» **Task goal**:
Below are some records. Return exactly the lines from the one with "(476, 575) = (239, 239): black mug -> none" to the one with "(568, 257) = (454, 191): pink", and nothing else.

» **Data**:
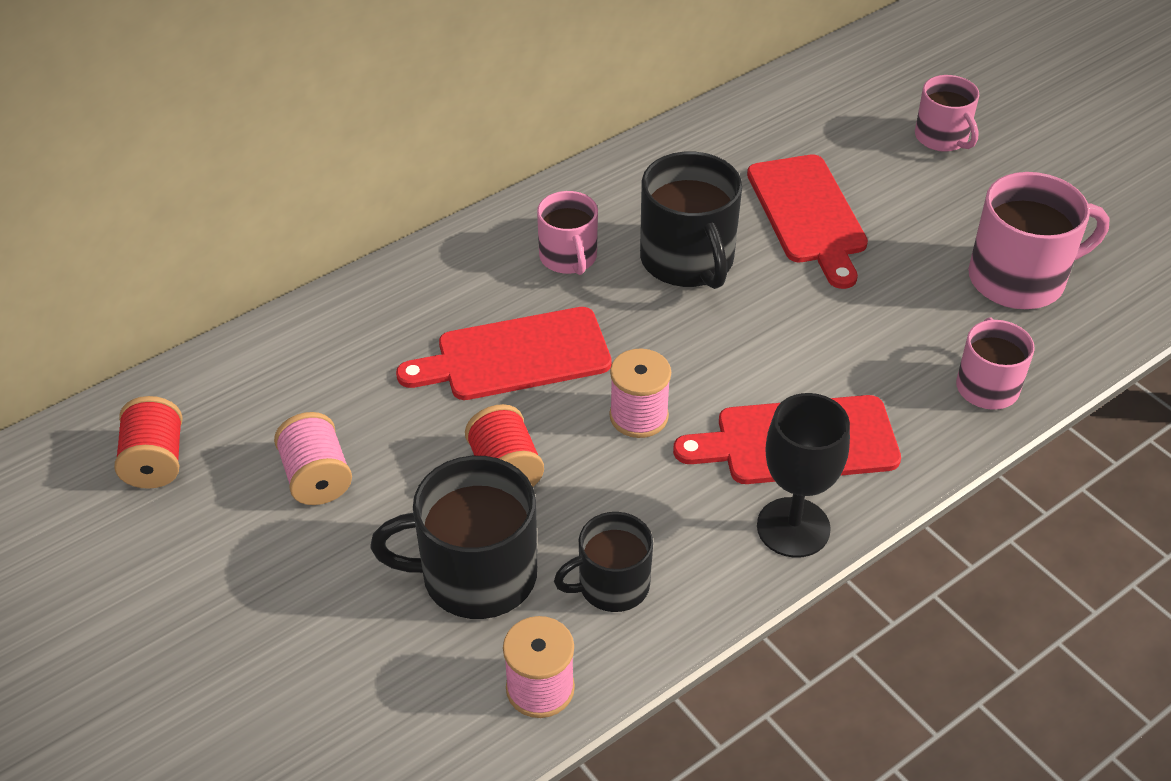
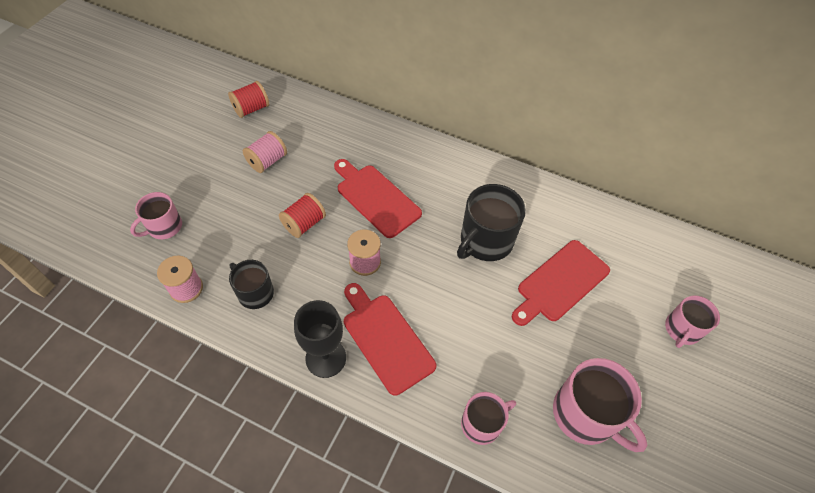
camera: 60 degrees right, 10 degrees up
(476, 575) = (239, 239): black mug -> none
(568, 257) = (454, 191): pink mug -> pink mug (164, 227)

...

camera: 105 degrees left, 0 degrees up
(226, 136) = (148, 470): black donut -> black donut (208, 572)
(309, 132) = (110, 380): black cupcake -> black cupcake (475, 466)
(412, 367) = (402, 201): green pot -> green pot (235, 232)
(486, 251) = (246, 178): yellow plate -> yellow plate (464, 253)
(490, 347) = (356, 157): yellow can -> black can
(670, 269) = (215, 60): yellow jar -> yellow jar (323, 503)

» **Expected answer**:
(476, 575) = (239, 239): black mug -> none
(568, 257) = (454, 191): pink mug -> pink mug (164, 227)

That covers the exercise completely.